[Data for the task]
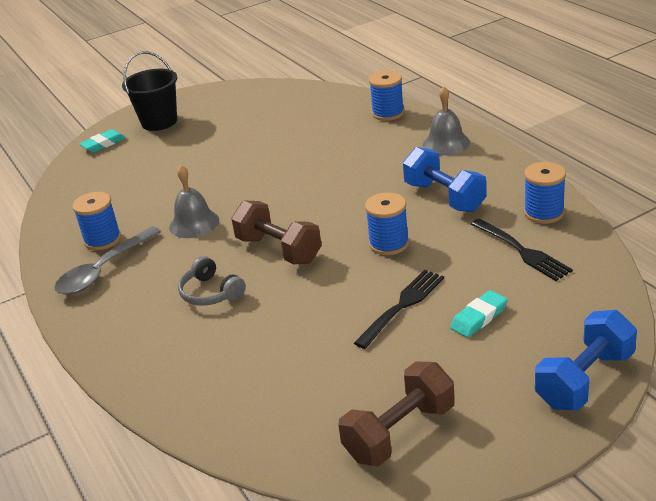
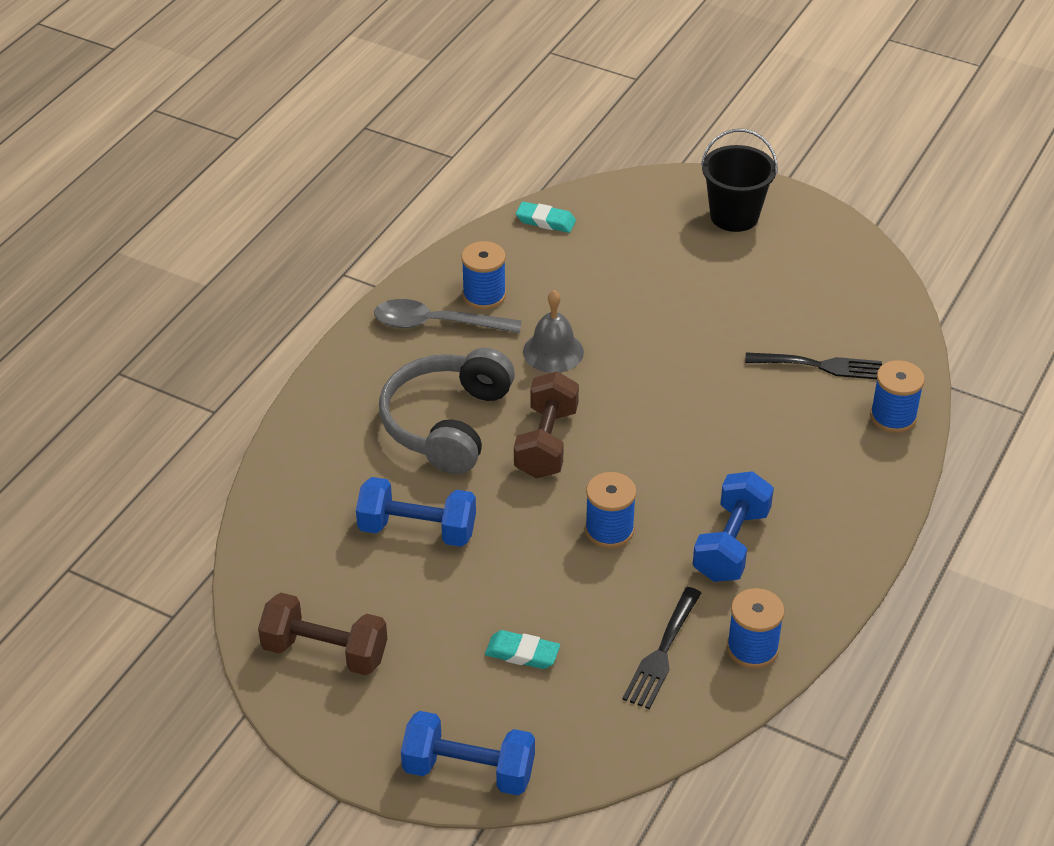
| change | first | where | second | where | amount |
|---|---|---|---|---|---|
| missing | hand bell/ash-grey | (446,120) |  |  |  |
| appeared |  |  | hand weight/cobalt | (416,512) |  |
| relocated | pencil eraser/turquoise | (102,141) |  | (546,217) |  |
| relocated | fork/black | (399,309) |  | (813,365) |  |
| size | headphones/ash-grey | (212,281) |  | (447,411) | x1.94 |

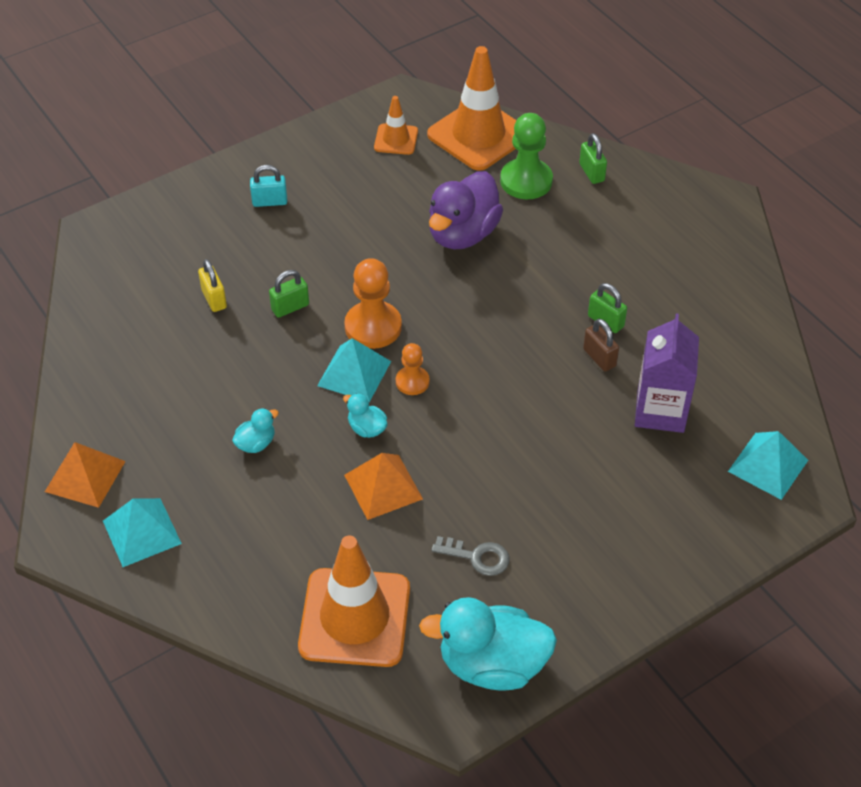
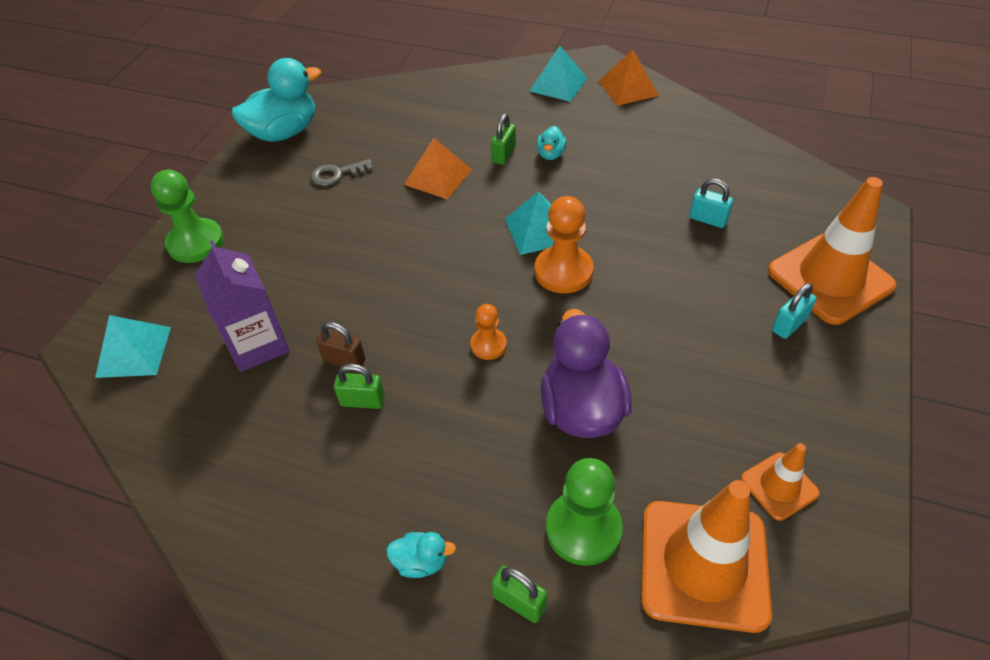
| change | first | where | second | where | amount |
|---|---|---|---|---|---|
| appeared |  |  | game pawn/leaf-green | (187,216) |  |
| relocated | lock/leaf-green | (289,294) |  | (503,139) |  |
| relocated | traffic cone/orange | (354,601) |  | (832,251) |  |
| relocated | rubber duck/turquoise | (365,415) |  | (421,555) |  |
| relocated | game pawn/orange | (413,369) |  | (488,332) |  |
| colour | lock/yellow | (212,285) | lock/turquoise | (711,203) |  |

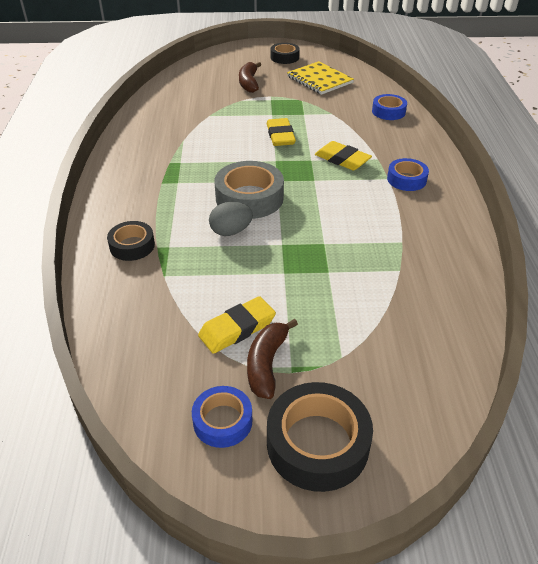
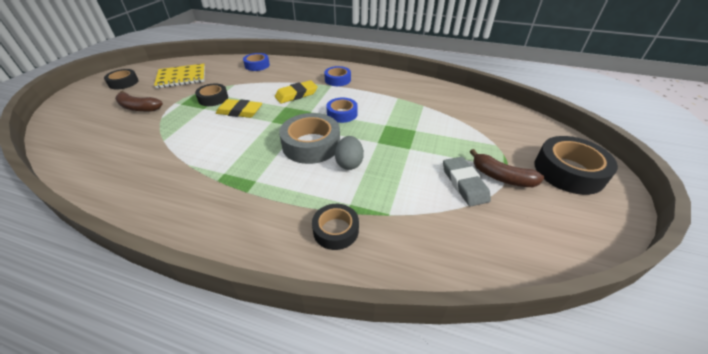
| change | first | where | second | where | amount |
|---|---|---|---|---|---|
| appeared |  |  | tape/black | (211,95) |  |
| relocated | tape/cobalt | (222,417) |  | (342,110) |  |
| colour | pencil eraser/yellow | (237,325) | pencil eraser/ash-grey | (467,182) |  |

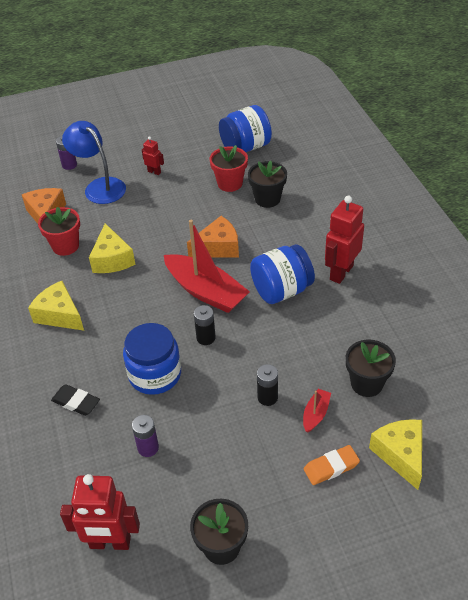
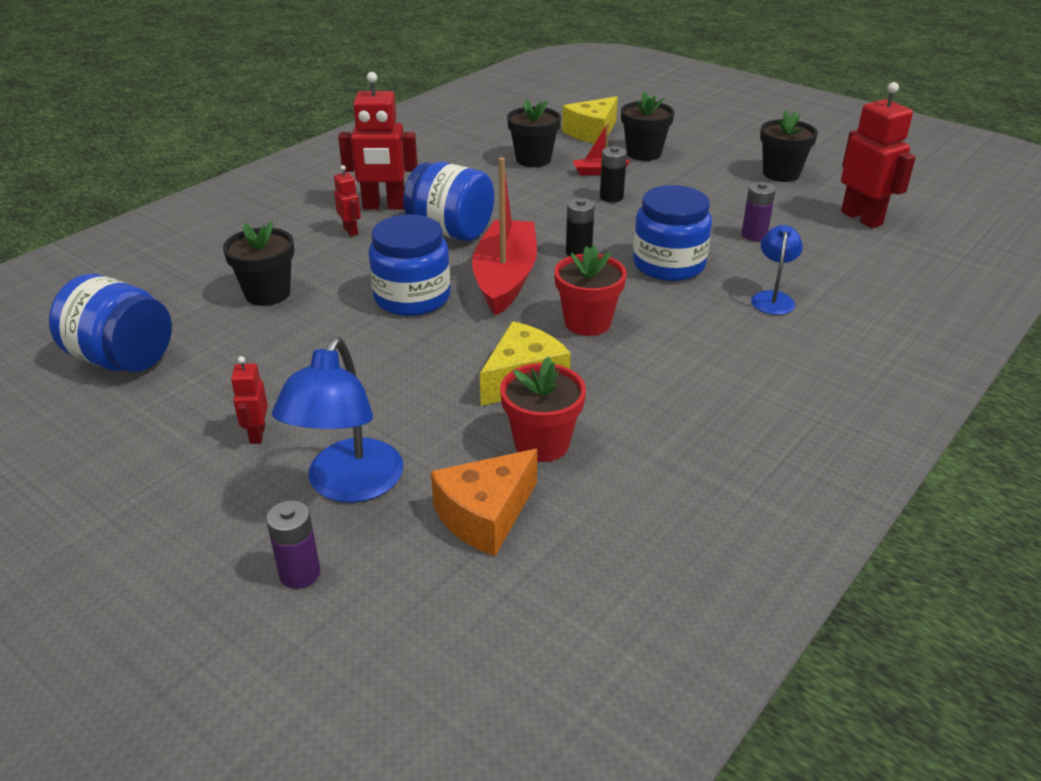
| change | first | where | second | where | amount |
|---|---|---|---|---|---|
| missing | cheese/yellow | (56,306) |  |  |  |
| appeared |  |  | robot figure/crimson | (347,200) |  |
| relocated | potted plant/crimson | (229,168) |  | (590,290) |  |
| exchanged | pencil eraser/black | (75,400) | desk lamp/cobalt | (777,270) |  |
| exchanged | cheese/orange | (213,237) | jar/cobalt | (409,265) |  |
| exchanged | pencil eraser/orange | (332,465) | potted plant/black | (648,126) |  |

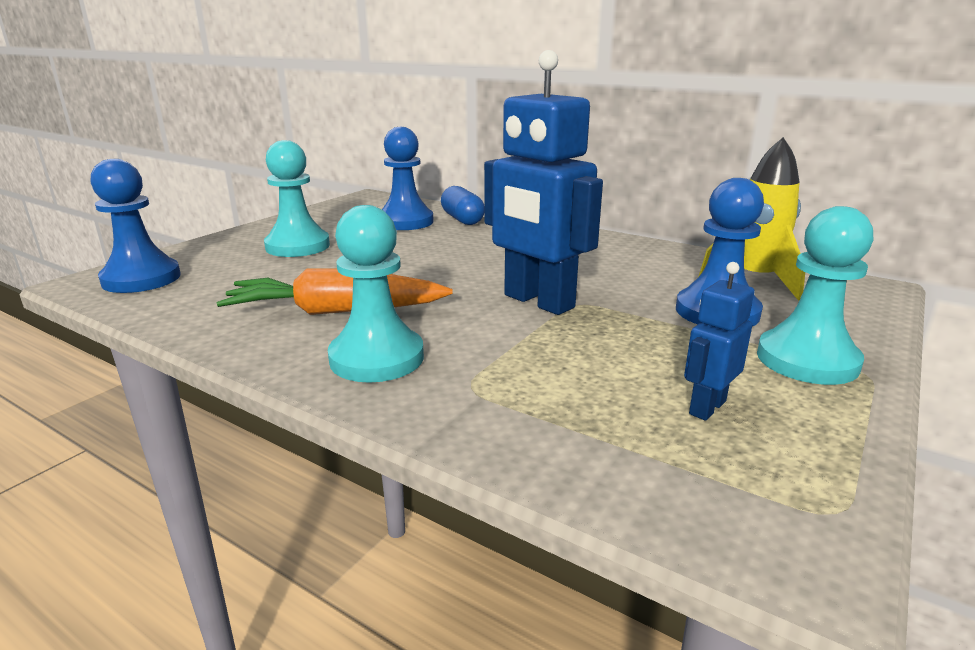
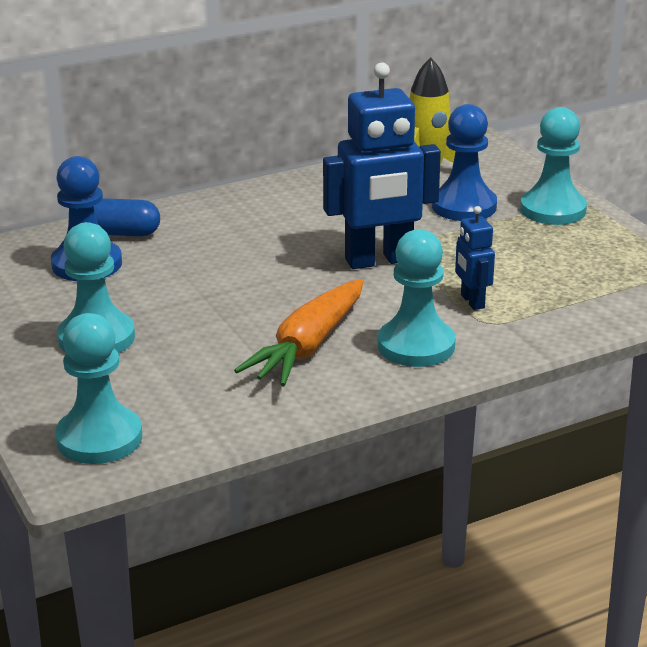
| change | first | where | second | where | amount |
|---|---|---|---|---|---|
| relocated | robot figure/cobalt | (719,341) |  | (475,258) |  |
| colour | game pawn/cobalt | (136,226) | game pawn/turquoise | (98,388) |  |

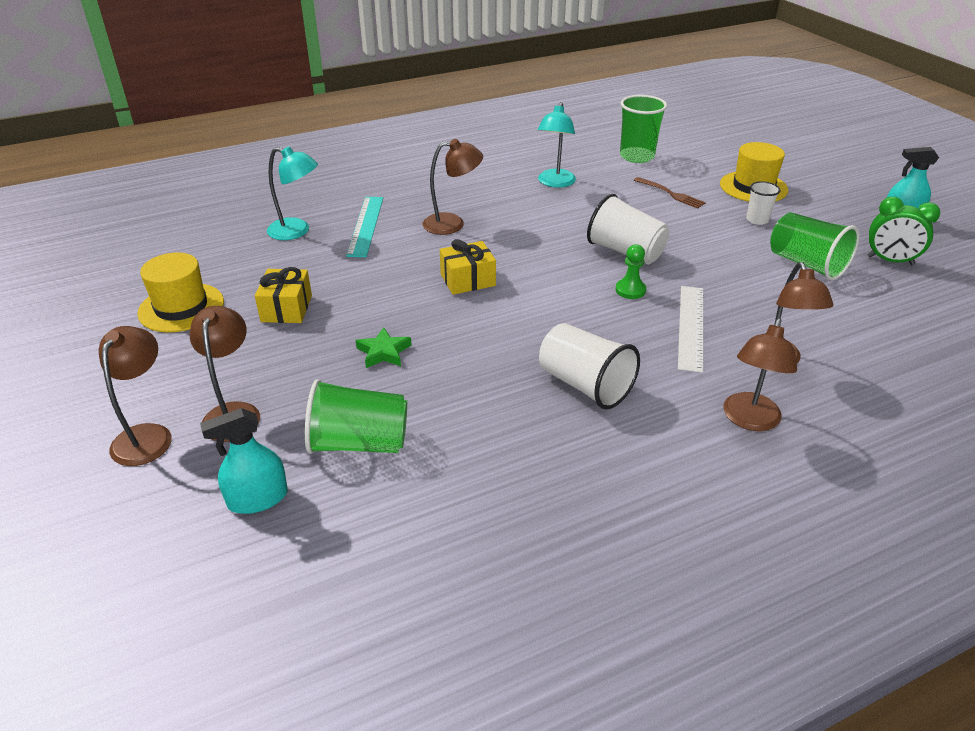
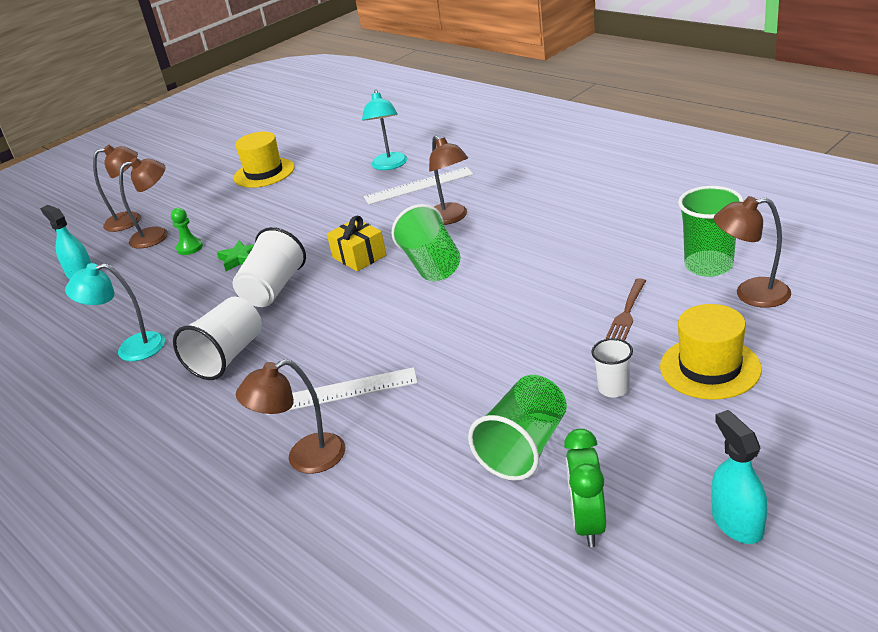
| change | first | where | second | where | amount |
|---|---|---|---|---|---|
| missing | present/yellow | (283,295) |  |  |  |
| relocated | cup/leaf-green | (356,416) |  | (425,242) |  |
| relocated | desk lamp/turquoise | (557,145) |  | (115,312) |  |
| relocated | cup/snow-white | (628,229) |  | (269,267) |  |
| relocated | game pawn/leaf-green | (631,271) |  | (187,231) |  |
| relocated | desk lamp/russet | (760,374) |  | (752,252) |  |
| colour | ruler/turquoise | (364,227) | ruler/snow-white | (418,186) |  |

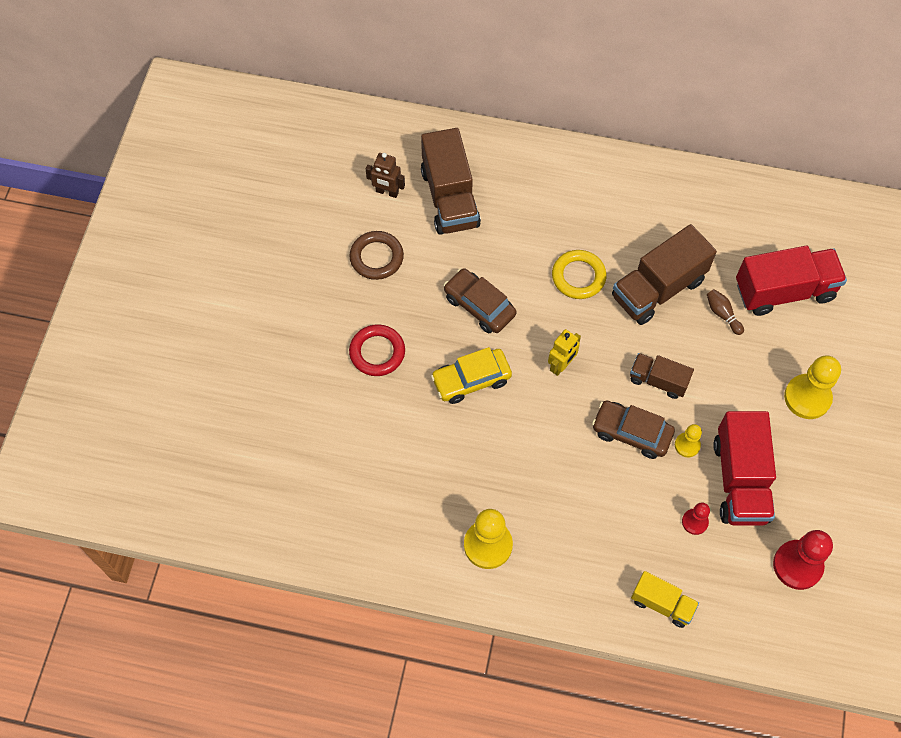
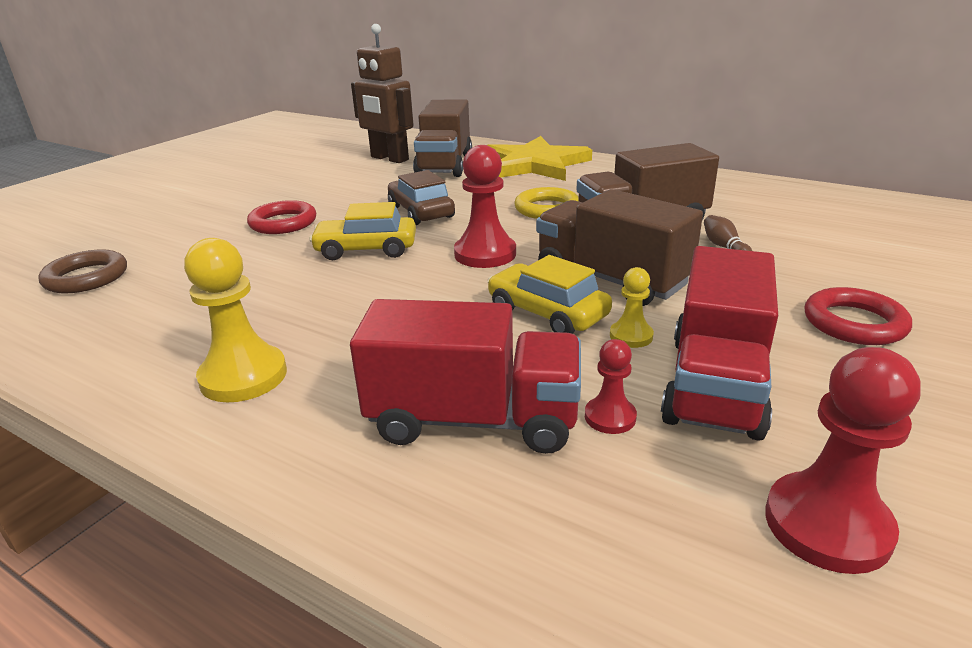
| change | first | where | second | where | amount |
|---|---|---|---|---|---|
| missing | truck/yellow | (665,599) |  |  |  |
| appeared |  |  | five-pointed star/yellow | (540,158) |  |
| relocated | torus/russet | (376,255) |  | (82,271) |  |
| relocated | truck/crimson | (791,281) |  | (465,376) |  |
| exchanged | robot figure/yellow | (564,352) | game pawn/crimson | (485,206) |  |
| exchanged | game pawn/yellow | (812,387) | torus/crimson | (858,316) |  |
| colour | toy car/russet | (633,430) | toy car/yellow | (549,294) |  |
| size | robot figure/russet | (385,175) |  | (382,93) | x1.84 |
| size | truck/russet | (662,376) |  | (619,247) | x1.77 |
[/Data for the task]
(Work request) Report how many lines above include "hand". Nothing else.

(Completed exercise) 2